TASK
Transcribe only the part of the listing below that begins at the line containing "green pear: [333,475,376,539]" and runs to its final line, keeping both ends.

MATERIAL FOR THIS TASK
* * * * * * *
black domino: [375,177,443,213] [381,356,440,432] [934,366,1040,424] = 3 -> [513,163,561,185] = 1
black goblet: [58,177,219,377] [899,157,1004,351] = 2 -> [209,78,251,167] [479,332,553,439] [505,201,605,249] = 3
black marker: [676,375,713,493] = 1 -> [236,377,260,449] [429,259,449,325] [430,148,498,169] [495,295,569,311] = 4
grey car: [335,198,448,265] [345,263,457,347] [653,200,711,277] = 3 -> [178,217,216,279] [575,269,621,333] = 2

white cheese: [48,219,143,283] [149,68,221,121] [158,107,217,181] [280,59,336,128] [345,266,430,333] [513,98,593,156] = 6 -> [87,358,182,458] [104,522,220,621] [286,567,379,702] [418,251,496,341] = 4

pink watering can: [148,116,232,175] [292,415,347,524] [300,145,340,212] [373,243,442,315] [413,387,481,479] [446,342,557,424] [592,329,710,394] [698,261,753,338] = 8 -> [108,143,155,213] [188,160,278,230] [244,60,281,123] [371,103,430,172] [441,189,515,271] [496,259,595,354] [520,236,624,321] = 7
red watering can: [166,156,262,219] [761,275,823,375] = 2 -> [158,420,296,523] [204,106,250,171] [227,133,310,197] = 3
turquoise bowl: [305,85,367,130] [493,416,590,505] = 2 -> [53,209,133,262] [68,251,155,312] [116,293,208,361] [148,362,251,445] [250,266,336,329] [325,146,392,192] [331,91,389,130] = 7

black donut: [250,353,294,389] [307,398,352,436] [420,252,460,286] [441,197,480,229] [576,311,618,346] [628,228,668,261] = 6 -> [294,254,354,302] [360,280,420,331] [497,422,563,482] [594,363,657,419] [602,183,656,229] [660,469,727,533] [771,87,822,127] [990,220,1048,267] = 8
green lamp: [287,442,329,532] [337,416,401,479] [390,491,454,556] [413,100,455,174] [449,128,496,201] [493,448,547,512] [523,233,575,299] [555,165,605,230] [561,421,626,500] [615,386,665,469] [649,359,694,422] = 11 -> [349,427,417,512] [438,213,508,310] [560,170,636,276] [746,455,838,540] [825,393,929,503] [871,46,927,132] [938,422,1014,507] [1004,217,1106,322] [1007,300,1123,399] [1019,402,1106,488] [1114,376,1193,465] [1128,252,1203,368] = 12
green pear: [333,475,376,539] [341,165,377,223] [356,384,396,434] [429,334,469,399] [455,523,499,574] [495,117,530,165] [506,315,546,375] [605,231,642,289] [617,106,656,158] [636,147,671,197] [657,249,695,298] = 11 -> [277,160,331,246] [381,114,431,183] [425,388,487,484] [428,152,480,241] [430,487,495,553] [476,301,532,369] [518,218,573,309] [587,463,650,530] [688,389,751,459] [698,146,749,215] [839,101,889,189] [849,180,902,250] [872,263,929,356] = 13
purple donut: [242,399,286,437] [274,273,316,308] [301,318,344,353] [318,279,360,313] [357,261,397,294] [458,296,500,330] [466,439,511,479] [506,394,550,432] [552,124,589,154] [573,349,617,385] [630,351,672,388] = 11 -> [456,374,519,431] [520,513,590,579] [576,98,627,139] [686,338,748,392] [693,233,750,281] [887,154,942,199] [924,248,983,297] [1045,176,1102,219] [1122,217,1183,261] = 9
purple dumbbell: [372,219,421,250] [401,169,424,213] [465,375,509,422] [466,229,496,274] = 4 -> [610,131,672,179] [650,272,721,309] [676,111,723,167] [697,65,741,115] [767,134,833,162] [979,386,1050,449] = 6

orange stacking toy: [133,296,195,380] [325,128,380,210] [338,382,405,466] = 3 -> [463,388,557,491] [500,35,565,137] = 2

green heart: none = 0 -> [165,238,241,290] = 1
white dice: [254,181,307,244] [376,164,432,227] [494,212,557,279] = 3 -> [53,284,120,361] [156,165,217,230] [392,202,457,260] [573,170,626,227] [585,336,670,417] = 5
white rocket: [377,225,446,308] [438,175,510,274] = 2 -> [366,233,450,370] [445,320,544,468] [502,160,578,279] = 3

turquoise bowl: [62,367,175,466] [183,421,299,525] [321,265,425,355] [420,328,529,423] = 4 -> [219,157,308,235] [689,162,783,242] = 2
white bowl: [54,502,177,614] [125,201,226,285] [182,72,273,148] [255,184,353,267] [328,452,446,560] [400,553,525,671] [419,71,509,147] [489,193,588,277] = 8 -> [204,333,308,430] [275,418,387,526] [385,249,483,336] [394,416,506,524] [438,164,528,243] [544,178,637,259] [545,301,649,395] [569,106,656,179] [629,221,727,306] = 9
* * * * * * *
RESULT
green pear: [333,475,376,539] [341,165,377,223] [356,384,396,434] [429,334,469,399] [455,523,499,574] [495,117,530,165] [506,315,546,375] [605,231,642,289] [617,106,656,158] [636,147,671,197] [657,249,695,298] = 11 -> [277,160,331,246] [381,114,431,183] [425,388,487,484] [428,152,480,241] [430,487,495,553] [476,301,532,369] [518,218,573,309] [587,463,650,530] [688,389,751,459] [698,146,749,215] [839,101,889,189] [849,180,902,250] [872,263,929,356] = 13
purple donut: [242,399,286,437] [274,273,316,308] [301,318,344,353] [318,279,360,313] [357,261,397,294] [458,296,500,330] [466,439,511,479] [506,394,550,432] [552,124,589,154] [573,349,617,385] [630,351,672,388] = 11 -> [456,374,519,431] [520,513,590,579] [576,98,627,139] [686,338,748,392] [693,233,750,281] [887,154,942,199] [924,248,983,297] [1045,176,1102,219] [1122,217,1183,261] = 9
purple dumbbell: [372,219,421,250] [401,169,424,213] [465,375,509,422] [466,229,496,274] = 4 -> [610,131,672,179] [650,272,721,309] [676,111,723,167] [697,65,741,115] [767,134,833,162] [979,386,1050,449] = 6

orange stacking toy: [133,296,195,380] [325,128,380,210] [338,382,405,466] = 3 -> [463,388,557,491] [500,35,565,137] = 2

green heart: none = 0 -> [165,238,241,290] = 1
white dice: [254,181,307,244] [376,164,432,227] [494,212,557,279] = 3 -> [53,284,120,361] [156,165,217,230] [392,202,457,260] [573,170,626,227] [585,336,670,417] = 5
white rocket: [377,225,446,308] [438,175,510,274] = 2 -> [366,233,450,370] [445,320,544,468] [502,160,578,279] = 3

turquoise bowl: [62,367,175,466] [183,421,299,525] [321,265,425,355] [420,328,529,423] = 4 -> [219,157,308,235] [689,162,783,242] = 2
white bowl: [54,502,177,614] [125,201,226,285] [182,72,273,148] [255,184,353,267] [328,452,446,560] [400,553,525,671] [419,71,509,147] [489,193,588,277] = 8 -> [204,333,308,430] [275,418,387,526] [385,249,483,336] [394,416,506,524] [438,164,528,243] [544,178,637,259] [545,301,649,395] [569,106,656,179] [629,221,727,306] = 9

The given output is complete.